---------- Extracted records
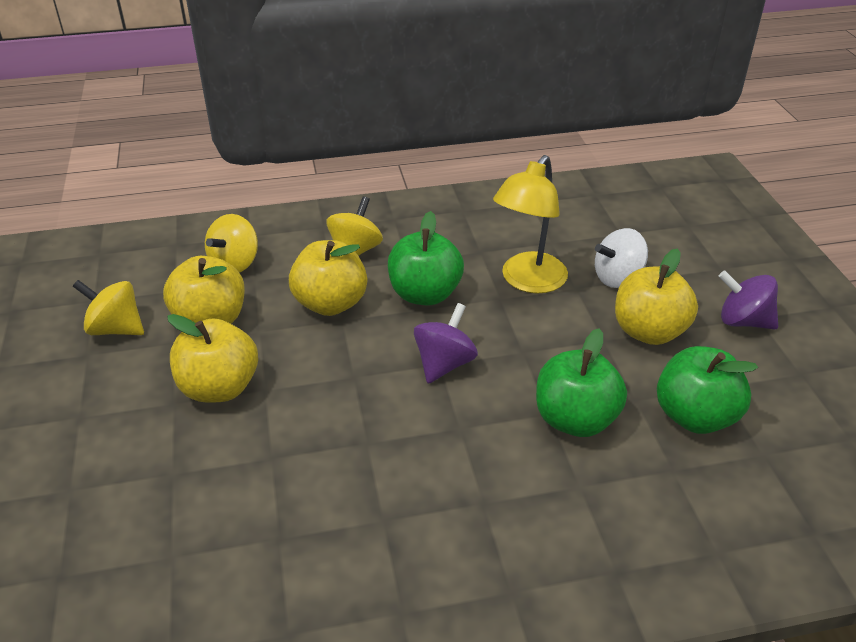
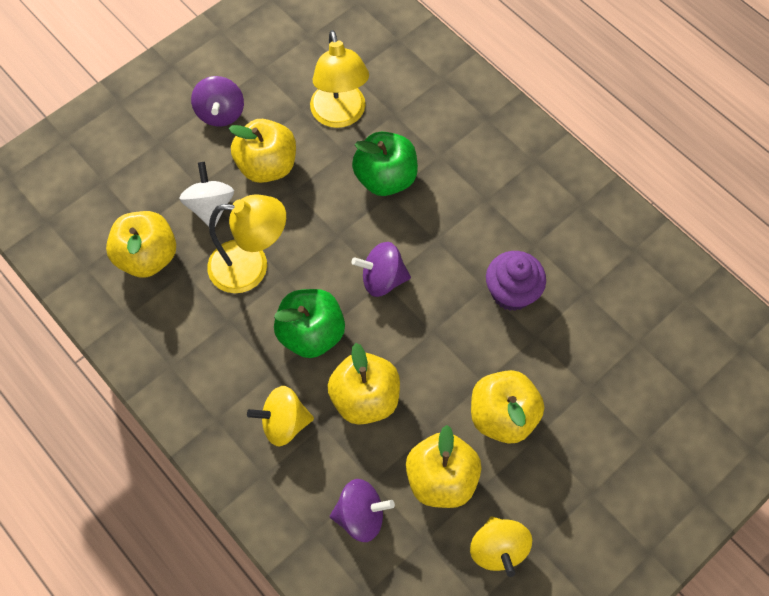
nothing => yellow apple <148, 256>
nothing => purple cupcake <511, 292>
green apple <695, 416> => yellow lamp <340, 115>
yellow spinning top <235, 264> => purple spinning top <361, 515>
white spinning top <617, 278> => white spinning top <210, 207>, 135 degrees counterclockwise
--------------------
---------- Extracted records
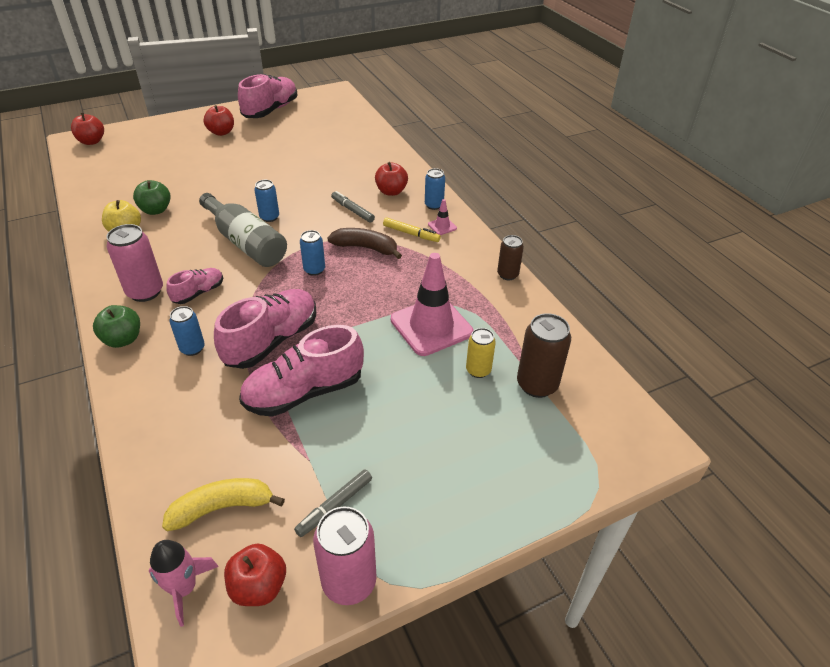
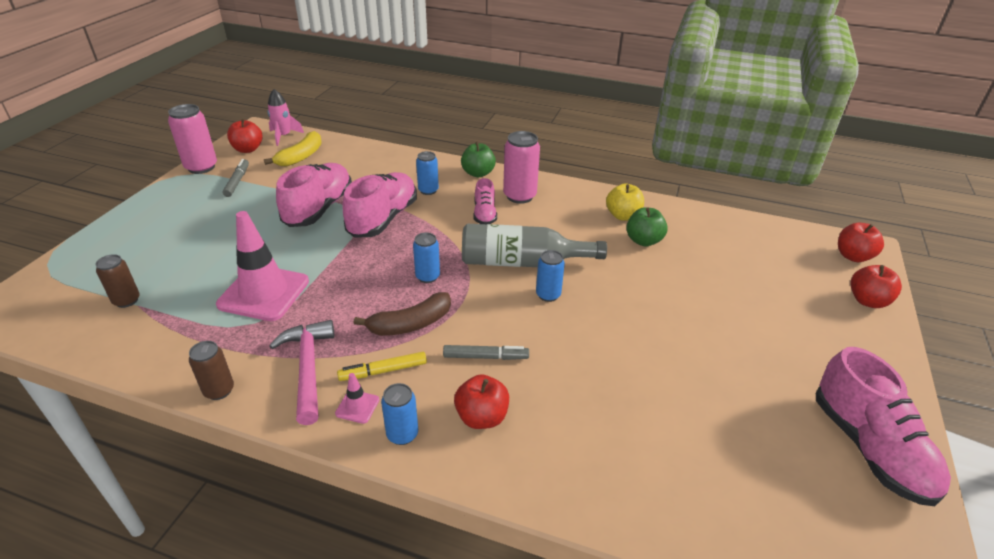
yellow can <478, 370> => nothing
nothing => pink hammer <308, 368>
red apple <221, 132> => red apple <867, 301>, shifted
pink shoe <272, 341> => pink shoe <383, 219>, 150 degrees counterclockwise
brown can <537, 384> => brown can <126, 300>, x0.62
--------------------
**Task to carry out:** Within the material above, copy exactly the lines from the line that holds "nothing => purple cupcake <511, 292>" up to and including the line that holds "white spinning top <617, 278>".

**Solution to the exercise:**
nothing => purple cupcake <511, 292>
green apple <695, 416> => yellow lamp <340, 115>
yellow spinning top <235, 264> => purple spinning top <361, 515>
white spinning top <617, 278> => white spinning top <210, 207>, 135 degrees counterclockwise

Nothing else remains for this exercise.